▶ Task
Each record listed below is to be output exactly as written.

Data items

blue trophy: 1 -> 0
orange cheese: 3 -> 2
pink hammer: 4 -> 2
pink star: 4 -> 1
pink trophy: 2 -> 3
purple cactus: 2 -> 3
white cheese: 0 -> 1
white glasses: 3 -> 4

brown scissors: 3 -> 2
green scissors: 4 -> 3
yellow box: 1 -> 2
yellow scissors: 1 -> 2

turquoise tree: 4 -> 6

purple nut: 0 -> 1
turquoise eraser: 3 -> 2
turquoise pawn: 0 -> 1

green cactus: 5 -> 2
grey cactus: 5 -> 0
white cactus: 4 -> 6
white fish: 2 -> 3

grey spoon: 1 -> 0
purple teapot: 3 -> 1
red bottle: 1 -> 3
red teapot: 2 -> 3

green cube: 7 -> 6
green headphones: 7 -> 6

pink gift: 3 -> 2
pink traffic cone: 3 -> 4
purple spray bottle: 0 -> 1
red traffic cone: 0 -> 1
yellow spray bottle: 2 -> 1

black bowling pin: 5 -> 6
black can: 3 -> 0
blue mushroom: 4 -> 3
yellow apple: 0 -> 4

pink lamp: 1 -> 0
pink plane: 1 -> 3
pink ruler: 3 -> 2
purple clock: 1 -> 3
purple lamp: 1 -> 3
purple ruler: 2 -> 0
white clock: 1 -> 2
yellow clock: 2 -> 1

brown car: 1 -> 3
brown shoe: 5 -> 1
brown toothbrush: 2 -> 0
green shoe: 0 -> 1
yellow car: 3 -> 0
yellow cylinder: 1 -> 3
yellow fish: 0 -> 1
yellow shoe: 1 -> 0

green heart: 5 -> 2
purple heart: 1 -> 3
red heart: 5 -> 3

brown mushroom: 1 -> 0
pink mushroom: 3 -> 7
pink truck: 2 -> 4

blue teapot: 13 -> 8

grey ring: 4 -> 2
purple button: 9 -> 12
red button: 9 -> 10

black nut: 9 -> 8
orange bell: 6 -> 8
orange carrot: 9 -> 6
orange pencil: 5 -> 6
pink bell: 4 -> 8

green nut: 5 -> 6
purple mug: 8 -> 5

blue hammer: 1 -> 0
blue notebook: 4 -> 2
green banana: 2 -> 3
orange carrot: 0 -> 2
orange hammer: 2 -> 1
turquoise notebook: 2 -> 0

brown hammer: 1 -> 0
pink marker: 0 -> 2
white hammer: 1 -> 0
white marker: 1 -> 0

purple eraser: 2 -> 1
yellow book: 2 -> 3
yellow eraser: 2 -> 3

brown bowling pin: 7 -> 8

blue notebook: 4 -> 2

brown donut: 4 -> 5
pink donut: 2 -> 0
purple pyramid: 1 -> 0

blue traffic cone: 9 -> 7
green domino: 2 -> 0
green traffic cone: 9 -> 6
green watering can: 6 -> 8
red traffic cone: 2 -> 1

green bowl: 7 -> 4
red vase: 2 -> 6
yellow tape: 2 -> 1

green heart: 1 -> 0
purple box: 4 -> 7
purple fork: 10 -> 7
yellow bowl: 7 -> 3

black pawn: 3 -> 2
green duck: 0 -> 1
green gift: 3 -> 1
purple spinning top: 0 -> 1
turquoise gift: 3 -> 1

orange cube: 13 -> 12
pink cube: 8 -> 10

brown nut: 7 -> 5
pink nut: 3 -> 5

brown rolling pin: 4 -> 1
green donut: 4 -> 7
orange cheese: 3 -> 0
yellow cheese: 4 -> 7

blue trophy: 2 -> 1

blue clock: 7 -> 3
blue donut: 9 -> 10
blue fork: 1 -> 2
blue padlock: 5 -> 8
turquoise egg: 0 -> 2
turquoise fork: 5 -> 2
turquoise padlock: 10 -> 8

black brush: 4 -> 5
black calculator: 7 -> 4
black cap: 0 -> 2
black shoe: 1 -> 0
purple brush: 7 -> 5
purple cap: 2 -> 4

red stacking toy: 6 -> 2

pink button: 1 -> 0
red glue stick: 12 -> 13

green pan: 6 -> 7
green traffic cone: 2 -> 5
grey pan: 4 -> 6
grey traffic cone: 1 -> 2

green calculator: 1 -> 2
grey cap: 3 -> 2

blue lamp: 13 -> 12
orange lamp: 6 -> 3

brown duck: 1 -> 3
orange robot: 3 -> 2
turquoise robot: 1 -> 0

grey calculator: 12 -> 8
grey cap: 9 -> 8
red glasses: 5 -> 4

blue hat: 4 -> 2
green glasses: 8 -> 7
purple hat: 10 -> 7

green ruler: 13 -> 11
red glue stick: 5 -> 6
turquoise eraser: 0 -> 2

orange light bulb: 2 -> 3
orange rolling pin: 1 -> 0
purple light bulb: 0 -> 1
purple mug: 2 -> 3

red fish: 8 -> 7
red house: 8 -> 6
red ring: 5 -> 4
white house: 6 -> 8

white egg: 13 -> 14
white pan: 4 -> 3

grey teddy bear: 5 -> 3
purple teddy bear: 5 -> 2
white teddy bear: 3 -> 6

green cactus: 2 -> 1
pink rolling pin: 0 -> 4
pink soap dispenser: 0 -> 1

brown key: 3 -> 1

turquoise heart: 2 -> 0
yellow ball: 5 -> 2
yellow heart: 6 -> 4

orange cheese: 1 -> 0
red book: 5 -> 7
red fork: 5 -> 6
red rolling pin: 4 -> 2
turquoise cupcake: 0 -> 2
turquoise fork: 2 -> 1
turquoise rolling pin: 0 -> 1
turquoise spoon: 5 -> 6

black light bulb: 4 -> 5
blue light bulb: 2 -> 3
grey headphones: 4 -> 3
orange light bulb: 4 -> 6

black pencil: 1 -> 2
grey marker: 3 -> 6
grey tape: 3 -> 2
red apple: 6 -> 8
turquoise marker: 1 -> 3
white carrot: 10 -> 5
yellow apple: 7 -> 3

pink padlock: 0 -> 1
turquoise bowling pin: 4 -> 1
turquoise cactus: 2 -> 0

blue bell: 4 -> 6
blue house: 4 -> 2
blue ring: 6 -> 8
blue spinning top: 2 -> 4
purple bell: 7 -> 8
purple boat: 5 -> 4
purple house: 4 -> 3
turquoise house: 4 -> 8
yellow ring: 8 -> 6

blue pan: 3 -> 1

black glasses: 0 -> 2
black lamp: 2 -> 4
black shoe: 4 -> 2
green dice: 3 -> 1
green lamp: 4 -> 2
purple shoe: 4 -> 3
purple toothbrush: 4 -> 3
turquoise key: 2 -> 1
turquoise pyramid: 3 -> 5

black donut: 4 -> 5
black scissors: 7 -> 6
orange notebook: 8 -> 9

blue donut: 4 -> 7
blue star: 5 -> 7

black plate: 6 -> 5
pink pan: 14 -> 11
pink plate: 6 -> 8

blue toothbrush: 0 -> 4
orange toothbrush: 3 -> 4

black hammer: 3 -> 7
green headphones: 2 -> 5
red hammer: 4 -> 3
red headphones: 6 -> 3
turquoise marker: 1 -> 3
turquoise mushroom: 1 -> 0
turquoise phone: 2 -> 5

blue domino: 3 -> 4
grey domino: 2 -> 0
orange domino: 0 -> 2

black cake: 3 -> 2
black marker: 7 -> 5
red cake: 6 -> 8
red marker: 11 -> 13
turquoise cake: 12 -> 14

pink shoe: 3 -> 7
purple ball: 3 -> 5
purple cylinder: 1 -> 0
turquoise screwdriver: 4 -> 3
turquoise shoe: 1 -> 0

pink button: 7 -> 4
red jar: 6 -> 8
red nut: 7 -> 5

▶ Answer for the task
blue trophy: 1 -> 0
orange cheese: 3 -> 2
pink hammer: 4 -> 2
pink star: 4 -> 1
pink trophy: 2 -> 3
purple cactus: 2 -> 3
white cheese: 0 -> 1
white glasses: 3 -> 4

brown scissors: 3 -> 2
green scissors: 4 -> 3
yellow box: 1 -> 2
yellow scissors: 1 -> 2

turquoise tree: 4 -> 6

purple nut: 0 -> 1
turquoise eraser: 3 -> 2
turquoise pawn: 0 -> 1

green cactus: 5 -> 2
grey cactus: 5 -> 0
white cactus: 4 -> 6
white fish: 2 -> 3

grey spoon: 1 -> 0
purple teapot: 3 -> 1
red bottle: 1 -> 3
red teapot: 2 -> 3

green cube: 7 -> 6
green headphones: 7 -> 6

pink gift: 3 -> 2
pink traffic cone: 3 -> 4
purple spray bottle: 0 -> 1
red traffic cone: 0 -> 1
yellow spray bottle: 2 -> 1

black bowling pin: 5 -> 6
black can: 3 -> 0
blue mushroom: 4 -> 3
yellow apple: 0 -> 4

pink lamp: 1 -> 0
pink plane: 1 -> 3
pink ruler: 3 -> 2
purple clock: 1 -> 3
purple lamp: 1 -> 3
purple ruler: 2 -> 0
white clock: 1 -> 2
yellow clock: 2 -> 1

brown car: 1 -> 3
brown shoe: 5 -> 1
brown toothbrush: 2 -> 0
green shoe: 0 -> 1
yellow car: 3 -> 0
yellow cylinder: 1 -> 3
yellow fish: 0 -> 1
yellow shoe: 1 -> 0

green heart: 5 -> 2
purple heart: 1 -> 3
red heart: 5 -> 3

brown mushroom: 1 -> 0
pink mushroom: 3 -> 7
pink truck: 2 -> 4

blue teapot: 13 -> 8

grey ring: 4 -> 2
purple button: 9 -> 12
red button: 9 -> 10

black nut: 9 -> 8
orange bell: 6 -> 8
orange carrot: 9 -> 6
orange pencil: 5 -> 6
pink bell: 4 -> 8

green nut: 5 -> 6
purple mug: 8 -> 5

blue hammer: 1 -> 0
blue notebook: 4 -> 2
green banana: 2 -> 3
orange carrot: 0 -> 2
orange hammer: 2 -> 1
turquoise notebook: 2 -> 0

brown hammer: 1 -> 0
pink marker: 0 -> 2
white hammer: 1 -> 0
white marker: 1 -> 0

purple eraser: 2 -> 1
yellow book: 2 -> 3
yellow eraser: 2 -> 3

brown bowling pin: 7 -> 8

blue notebook: 4 -> 2

brown donut: 4 -> 5
pink donut: 2 -> 0
purple pyramid: 1 -> 0

blue traffic cone: 9 -> 7
green domino: 2 -> 0
green traffic cone: 9 -> 6
green watering can: 6 -> 8
red traffic cone: 2 -> 1

green bowl: 7 -> 4
red vase: 2 -> 6
yellow tape: 2 -> 1

green heart: 1 -> 0
purple box: 4 -> 7
purple fork: 10 -> 7
yellow bowl: 7 -> 3

black pawn: 3 -> 2
green duck: 0 -> 1
green gift: 3 -> 1
purple spinning top: 0 -> 1
turquoise gift: 3 -> 1

orange cube: 13 -> 12
pink cube: 8 -> 10

brown nut: 7 -> 5
pink nut: 3 -> 5

brown rolling pin: 4 -> 1
green donut: 4 -> 7
orange cheese: 3 -> 0
yellow cheese: 4 -> 7

blue trophy: 2 -> 1

blue clock: 7 -> 3
blue donut: 9 -> 10
blue fork: 1 -> 2
blue padlock: 5 -> 8
turquoise egg: 0 -> 2
turquoise fork: 5 -> 2
turquoise padlock: 10 -> 8

black brush: 4 -> 5
black calculator: 7 -> 4
black cap: 0 -> 2
black shoe: 1 -> 0
purple brush: 7 -> 5
purple cap: 2 -> 4

red stacking toy: 6 -> 2

pink button: 1 -> 0
red glue stick: 12 -> 13

green pan: 6 -> 7
green traffic cone: 2 -> 5
grey pan: 4 -> 6
grey traffic cone: 1 -> 2

green calculator: 1 -> 2
grey cap: 3 -> 2

blue lamp: 13 -> 12
orange lamp: 6 -> 3

brown duck: 1 -> 3
orange robot: 3 -> 2
turquoise robot: 1 -> 0

grey calculator: 12 -> 8
grey cap: 9 -> 8
red glasses: 5 -> 4

blue hat: 4 -> 2
green glasses: 8 -> 7
purple hat: 10 -> 7

green ruler: 13 -> 11
red glue stick: 5 -> 6
turquoise eraser: 0 -> 2

orange light bulb: 2 -> 3
orange rolling pin: 1 -> 0
purple light bulb: 0 -> 1
purple mug: 2 -> 3

red fish: 8 -> 7
red house: 8 -> 6
red ring: 5 -> 4
white house: 6 -> 8

white egg: 13 -> 14
white pan: 4 -> 3

grey teddy bear: 5 -> 3
purple teddy bear: 5 -> 2
white teddy bear: 3 -> 6

green cactus: 2 -> 1
pink rolling pin: 0 -> 4
pink soap dispenser: 0 -> 1

brown key: 3 -> 1

turquoise heart: 2 -> 0
yellow ball: 5 -> 2
yellow heart: 6 -> 4

orange cheese: 1 -> 0
red book: 5 -> 7
red fork: 5 -> 6
red rolling pin: 4 -> 2
turquoise cupcake: 0 -> 2
turquoise fork: 2 -> 1
turquoise rolling pin: 0 -> 1
turquoise spoon: 5 -> 6

black light bulb: 4 -> 5
blue light bulb: 2 -> 3
grey headphones: 4 -> 3
orange light bulb: 4 -> 6

black pencil: 1 -> 2
grey marker: 3 -> 6
grey tape: 3 -> 2
red apple: 6 -> 8
turquoise marker: 1 -> 3
white carrot: 10 -> 5
yellow apple: 7 -> 3

pink padlock: 0 -> 1
turquoise bowling pin: 4 -> 1
turquoise cactus: 2 -> 0

blue bell: 4 -> 6
blue house: 4 -> 2
blue ring: 6 -> 8
blue spinning top: 2 -> 4
purple bell: 7 -> 8
purple boat: 5 -> 4
purple house: 4 -> 3
turquoise house: 4 -> 8
yellow ring: 8 -> 6

blue pan: 3 -> 1

black glasses: 0 -> 2
black lamp: 2 -> 4
black shoe: 4 -> 2
green dice: 3 -> 1
green lamp: 4 -> 2
purple shoe: 4 -> 3
purple toothbrush: 4 -> 3
turquoise key: 2 -> 1
turquoise pyramid: 3 -> 5

black donut: 4 -> 5
black scissors: 7 -> 6
orange notebook: 8 -> 9

blue donut: 4 -> 7
blue star: 5 -> 7

black plate: 6 -> 5
pink pan: 14 -> 11
pink plate: 6 -> 8

blue toothbrush: 0 -> 4
orange toothbrush: 3 -> 4

black hammer: 3 -> 7
green headphones: 2 -> 5
red hammer: 4 -> 3
red headphones: 6 -> 3
turquoise marker: 1 -> 3
turquoise mushroom: 1 -> 0
turquoise phone: 2 -> 5

blue domino: 3 -> 4
grey domino: 2 -> 0
orange domino: 0 -> 2

black cake: 3 -> 2
black marker: 7 -> 5
red cake: 6 -> 8
red marker: 11 -> 13
turquoise cake: 12 -> 14

pink shoe: 3 -> 7
purple ball: 3 -> 5
purple cylinder: 1 -> 0
turquoise screwdriver: 4 -> 3
turquoise shoe: 1 -> 0

pink button: 7 -> 4
red jar: 6 -> 8
red nut: 7 -> 5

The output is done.